**WORK TO COMPLETE:** Among the records that follow, find the line with "orange mobile phone" and the line with "purple carpenter's hammer". Set down those lines and all lines between them exactly, without adding anything.

**DATA SHOWN:**
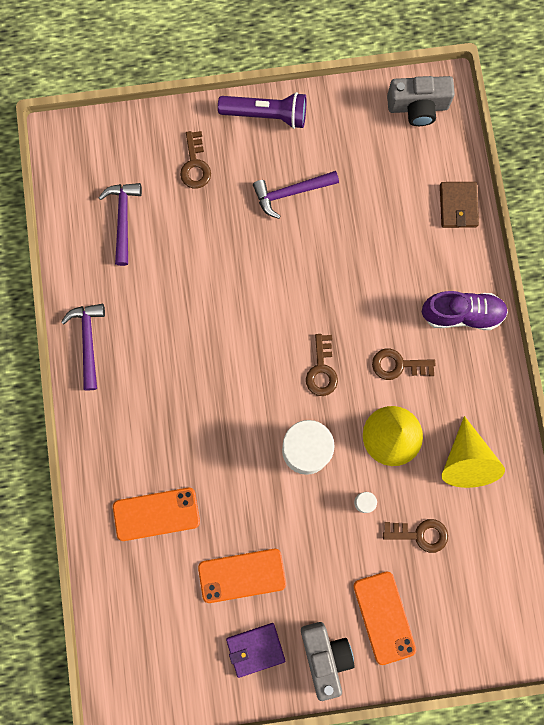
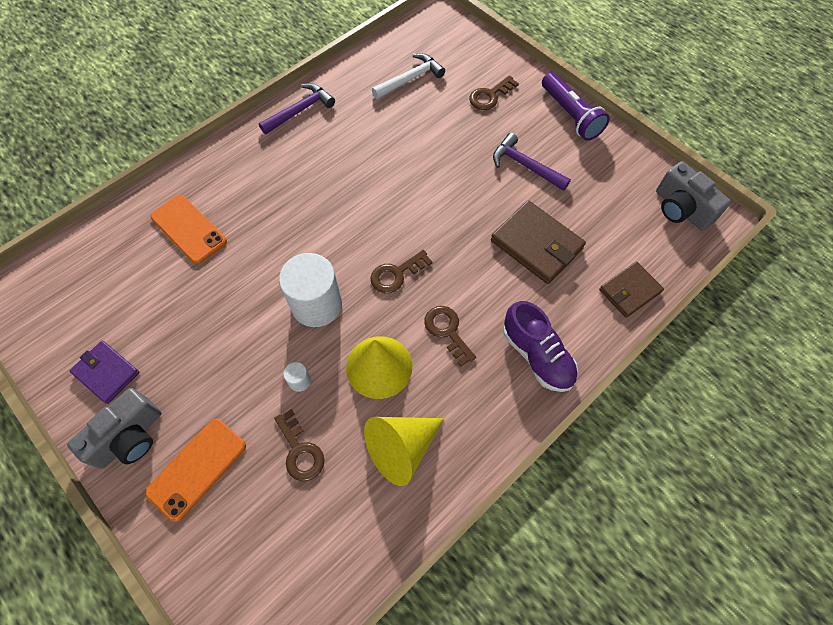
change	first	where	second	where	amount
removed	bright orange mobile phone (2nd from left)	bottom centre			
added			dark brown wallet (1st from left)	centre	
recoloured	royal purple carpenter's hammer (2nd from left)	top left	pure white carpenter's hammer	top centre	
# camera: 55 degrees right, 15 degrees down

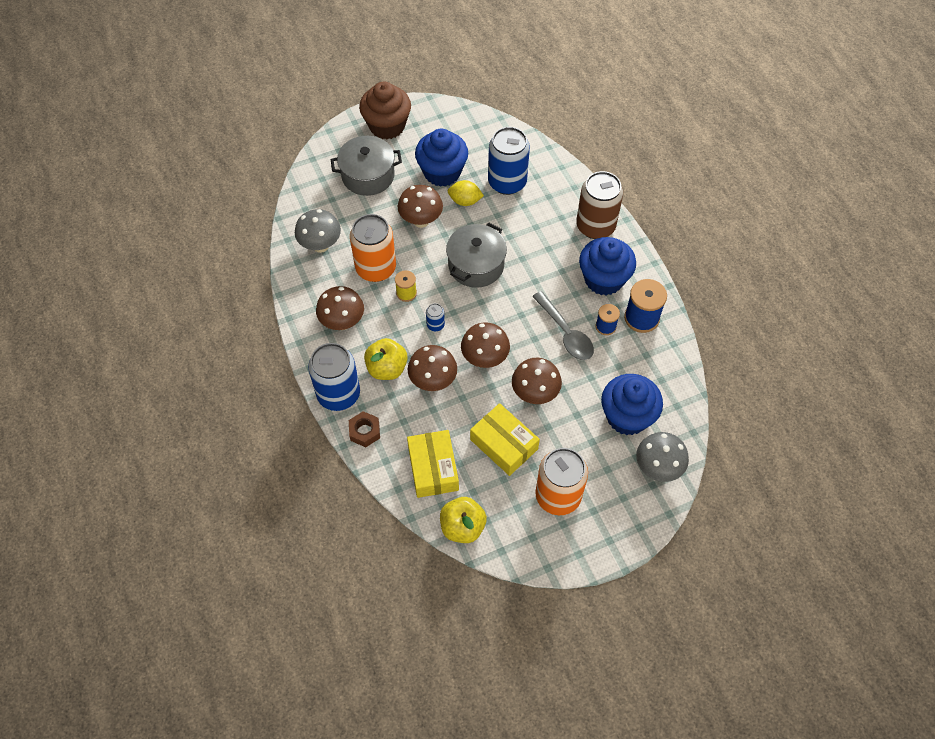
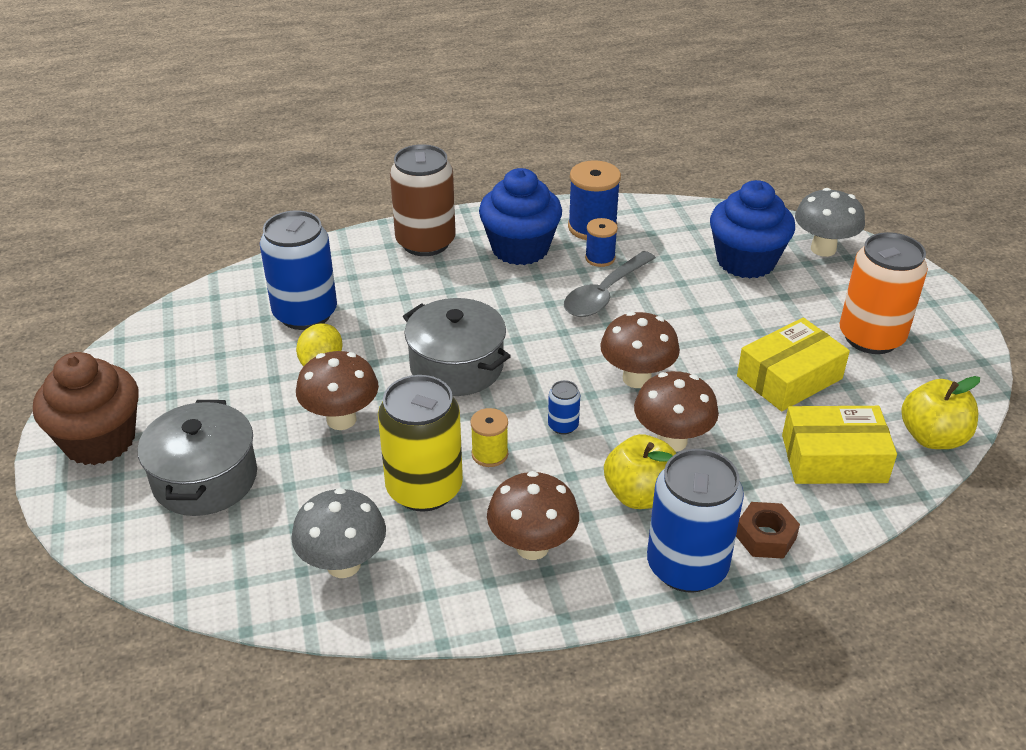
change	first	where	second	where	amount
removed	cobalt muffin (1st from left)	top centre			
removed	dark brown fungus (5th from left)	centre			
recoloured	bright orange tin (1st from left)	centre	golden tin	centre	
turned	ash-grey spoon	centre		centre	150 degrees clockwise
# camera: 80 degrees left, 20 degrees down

==

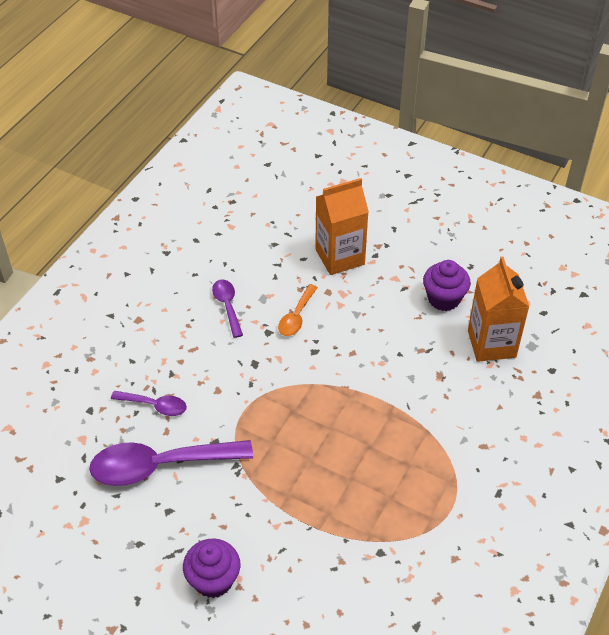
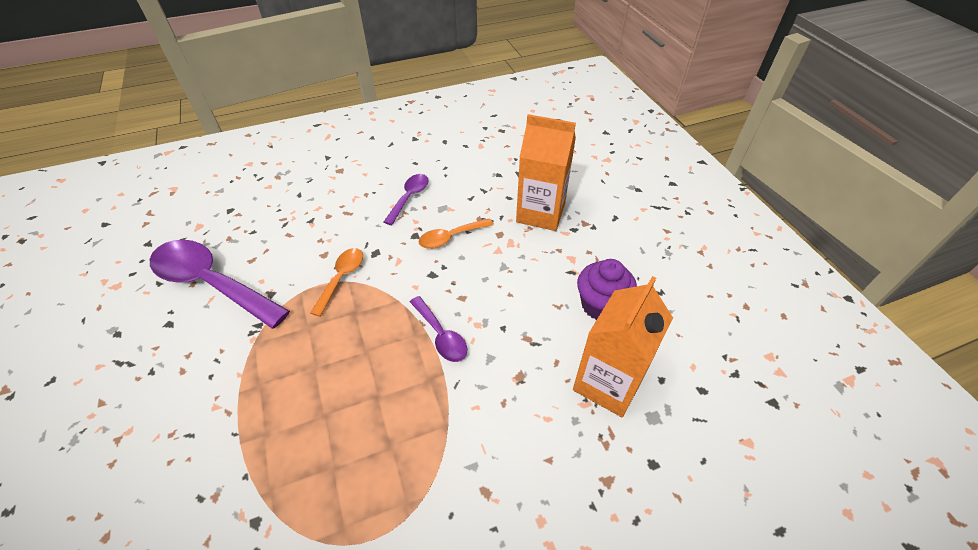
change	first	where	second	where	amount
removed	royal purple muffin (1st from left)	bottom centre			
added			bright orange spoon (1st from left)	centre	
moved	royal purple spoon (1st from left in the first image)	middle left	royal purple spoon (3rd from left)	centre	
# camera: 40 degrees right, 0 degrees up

**TASK SOLUTION:**
removed	bright orange mobile phone (2nd from left)	bottom centre			
added			dark brown wallet (1st from left)	centre	
recoloured	royal purple carpenter's hammer (2nd from left)	top left	pure white carpenter's hammer	top centre	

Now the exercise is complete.